# Goal:
Reformat the entries, from the first line through the line with "road 3 (track): [(356,0),(511,66)]" inclusive, as a Markdown table with the columns "Row" and "Entry text", one numbered row per line and no rows for blank lines. Omit the pictures.

/---

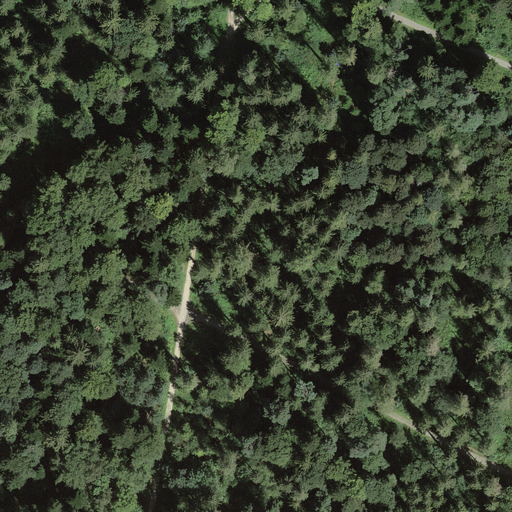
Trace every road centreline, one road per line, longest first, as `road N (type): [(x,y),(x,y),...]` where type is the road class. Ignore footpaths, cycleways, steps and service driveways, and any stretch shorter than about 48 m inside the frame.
road 1 (track): [(0,215),(511,478)]
road 2 (track): [(149,511),(232,29),(229,0)]
road 3 (track): [(356,0),(511,66)]
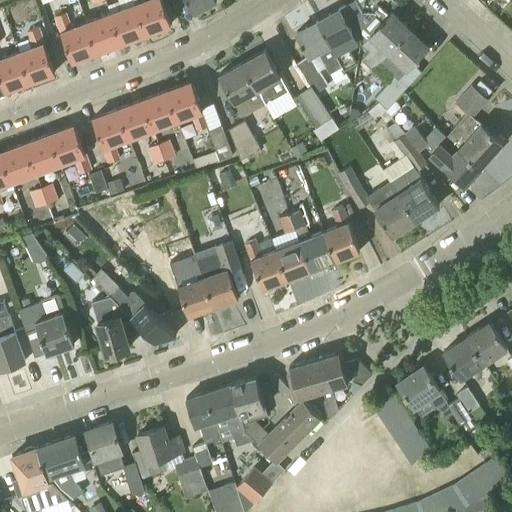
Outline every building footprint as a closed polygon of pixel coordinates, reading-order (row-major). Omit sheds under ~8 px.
[(134,0),(136,3),(147,33),(171,23),(162,0),(134,0)] [(187,0),(194,12),(214,0),(187,0)] [(353,31),(362,26),(363,12),(356,0),(354,0),(318,20),(342,65),(344,68),(356,61),(348,48),(358,42),(353,31)] [(136,3),(111,12),(122,42),(147,33),(136,3)] [(68,10),(55,14),(72,60),(97,51),(86,22),(74,26),(68,10)] [(122,42),(111,12),(86,22),(97,51),(122,42)] [(379,61),(380,61),(410,29),(391,12),(383,21),(374,14),(363,27),(370,34),(361,43),(368,50),(361,58),(372,68),(379,61)] [(296,32),(309,54),(317,50),(329,72),(342,65),(318,20),(296,32)] [(55,71),(39,26),(27,30),(33,46),(20,50),(31,80),(55,71)] [(413,63),(420,56),(429,46),(410,29),(380,61),(394,74),(374,96),(386,107),(421,70),(413,63)] [(266,48),(242,62),(257,90),(265,104),(289,91),(266,48)] [(31,80),(20,50),(0,57),(0,74),(6,90),(31,80)] [(297,63),(311,84),(316,92),(327,85),(308,55),(297,63)] [(257,90),(242,62),(219,74),(241,117),(265,104),(257,90)] [(178,119),(192,114),(197,129),(209,124),(203,110),(192,80),(167,90),(178,119)] [(316,92),(311,84),(295,94),(316,126),(332,116),(316,92)] [(142,99),(153,128),(167,123),(178,119),(167,90),(142,99)] [(464,92),(456,101),(468,111),(446,135),(445,136),(480,168),(503,142),(473,115),(481,107),(464,92)] [(153,128),(142,99),(118,108),(129,137),(153,128)] [(426,163),(404,133),(398,124),(380,102),(370,110),(376,118),(379,115),(390,128),(385,132),(390,140),(393,138),(394,139),(394,140),(405,153),(416,169),(426,163)] [(436,126),(425,137),(416,126),(420,123),(405,104),(391,115),(406,133),(406,132),(420,150),(428,143),(433,149),(431,153),(465,184),(480,168),(445,136),(446,135),(436,126)] [(352,106),(350,120),(362,111),(359,108),(352,106)] [(93,117),(110,161),(120,157),(114,143),(129,137),(118,108),(93,117)] [(229,127),(240,158),(240,159),(261,147),(245,118),(229,127)] [(80,172),(91,168),(75,124),(50,133),(61,163),(74,158),(80,172)] [(191,153),(191,155),(196,167),(233,154),(221,124),(208,129),(211,138),(203,141),(204,148),(191,153)] [(61,163),(50,133),(25,142),(36,172),(61,163)] [(169,138),(158,142),(164,158),(175,154),(169,138)] [(303,140),(293,146),(298,157),(309,151),(303,140)] [(36,172),(25,142),(1,151),(12,181),(36,172)] [(164,158),(158,142),(147,146),(153,162),(164,158)] [(0,194),(0,185),(12,181),(1,151),(0,151),(0,203),(3,202),(0,194)] [(360,207),(372,199),(360,183),(350,164),(339,170),(349,189),(360,207)] [(108,187),(101,168),(88,173),(95,192),(108,187)] [(237,183),(231,169),(221,173),(227,187),(237,183)] [(398,193),(416,220),(440,204),(420,174),(409,182),(411,185),(398,193)] [(258,175),(250,178),(252,185),(260,182),(258,175)] [(115,178),(108,181),(112,193),(124,188),(120,177),(115,178)] [(52,182),(41,186),(47,201),(58,197),(52,182)] [(47,201),(41,186),(30,190),(36,205),(47,201)] [(213,191),(207,193),(212,205),(218,203),(213,191)] [(392,235),(416,220),(398,193),(386,201),(384,198),(373,205),(392,235)] [(343,204),(349,221),(355,219),(350,202),(343,204)] [(337,225),(324,230),(336,260),(360,250),(349,221),(343,204),(331,209),(337,225)] [(300,207),(290,211),(296,228),(300,239),(312,269),(336,260),(324,230),(311,235),(300,207)] [(296,228),(290,211),(278,216),(285,232),(296,228)] [(20,235),(26,247),(40,240),(38,238),(33,231),(20,235)] [(276,249),(263,254),(256,237),(245,242),(252,258),(263,288),(287,278),(276,249)] [(222,250),(198,258),(204,275),(214,305),(239,297),(229,268),(240,264),(232,239),(220,243),(222,250)] [(312,269),(300,239),(276,249),(287,278),(312,269)] [(204,275),(191,280),(190,280),(181,257),(169,261),(178,284),(189,314),(214,305),(204,275)] [(65,268),(77,281),(85,273),(73,260),(65,268)] [(153,309),(134,290),(129,295),(124,290),(119,286),(111,295),(120,304),(128,312),(155,339),(177,333),(153,309)] [(61,294),(20,308),(28,332),(39,328),(47,353),(75,344),(64,311),(66,310),(61,294)] [(111,295),(92,300),(108,353),(130,347),(120,315),(128,312),(120,304),(111,295)] [(0,369),(26,360),(11,317),(1,320),(5,333),(0,334),(0,369)] [(467,336),(484,362),(507,347),(499,334),(500,334),(491,320),(467,336)] [(467,336),(444,351),(453,365),(454,364),(462,377),(484,362),(467,336)] [(388,356),(383,350),(378,354),(378,358),(379,360),(383,360),(388,356)] [(327,374),(332,387),(347,382),(349,378),(362,384),(373,373),(358,358),(345,362),(343,355),(339,351),(305,361),(309,374),(318,371),(319,376),(327,374)] [(299,396),(323,389),(332,387),(327,374),(319,376),(318,371),(309,374),(305,361),(290,365),(288,370),(294,391),(299,396)] [(428,398),(434,407),(447,399),(440,390),(441,390),(435,381),(424,364),(398,381),(409,398),(415,407),(428,398)] [(257,375),(232,382),(245,429),(276,460),(320,418),(303,400),(264,438),(251,425),(247,411),(265,405),(257,375)] [(222,439),(234,436),(237,444),(248,441),(245,429),(232,382),(206,390),(222,439)] [(457,393),(459,396),(469,411),(480,404),(468,386),(457,393)] [(196,424),(201,423),(206,441),(214,438),(215,441),(222,439),(206,390),(187,396),(196,424)] [(395,392),(374,405),(382,417),(403,404),(395,392)] [(338,408),(334,395),(325,398),(323,399),(328,418),(338,408)] [(459,396),(448,403),(454,411),(452,412),(461,424),(465,421),(472,416),(469,411),(459,396)] [(403,404),(382,417),(389,429),(410,415),(403,404)] [(472,416),(477,423),(488,416),(480,404),(469,411),(472,416)] [(410,415),(389,429),(397,441),(418,427),(410,415)] [(472,416),(465,421),(471,430),(478,425),(477,423),(472,416)] [(125,464),(120,450),(122,450),(113,420),(86,429),(85,429),(99,473),(125,464)] [(141,477),(166,468),(163,457),(184,450),(180,436),(168,439),(163,425),(138,433),(143,448),(133,451),(135,460),(141,477)] [(471,431),(475,436),(482,431),(478,426),(471,431)] [(418,427),(397,441),(405,453),(426,439),(418,427)] [(53,479),(68,496),(71,499),(82,491),(74,478),(70,467),(86,461),(77,432),(39,445),(50,480),(53,479)] [(405,453),(412,465),(433,451),(426,439),(405,453)] [(24,450),(14,454),(21,475),(16,477),(26,509),(68,496),(53,479),(50,480),(39,445),(35,446),(32,445),(26,447),(24,450)] [(242,445),(228,450),(234,465),(247,460),(242,445)] [(486,461),(500,482),(511,474),(497,454),(486,461)] [(174,463),(175,465),(185,496),(191,494),(208,488),(200,465),(196,455),(184,459),(174,463)] [(135,460),(125,463),(126,465),(124,465),(133,494),(145,490),(141,477),(135,460)] [(486,461),(486,462),(475,469),(489,490),(500,482),(486,461)] [(244,511),(273,480),(263,471),(256,465),(237,486),(244,511)] [(478,498),(489,490),(475,469),(465,477),(478,498)] [(468,505),(478,498),(465,477),(454,484),(466,506),(468,505)] [(216,511),(244,511),(237,486),(235,480),(208,489),(216,511)] [(455,511),(459,510),(466,506),(454,484),(442,490),(454,511),(455,511)] [(438,511),(454,511),(442,490),(430,495),(438,511)] [(493,502),(487,492),(478,498),(468,505),(466,506),(459,510),(460,511),(478,511),(485,508),(493,502)] [(423,511),(438,511),(430,495),(418,501),(423,511)] [(106,511),(100,500),(88,507),(90,511),(106,511)] [(423,511),(418,501),(416,502),(405,505),(408,511),(423,511)]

\---

# Final result:
| Row | Entry text |
|---|---|
| 1 | Trace every road centreline, one road per line, longest first, as `road N (type): [(x,y),(x,y),...]` where type is the road class. Ignore footpaths, cycleways, steps and service driveways, and any stretch shorter than about 48 m inside the frame. |
| 2 | road 1 (track): [(0,215),(511,478)] |
| 3 | road 2 (track): [(149,511),(232,29),(229,0)] |
| 4 | road 3 (track): [(356,0),(511,66)] |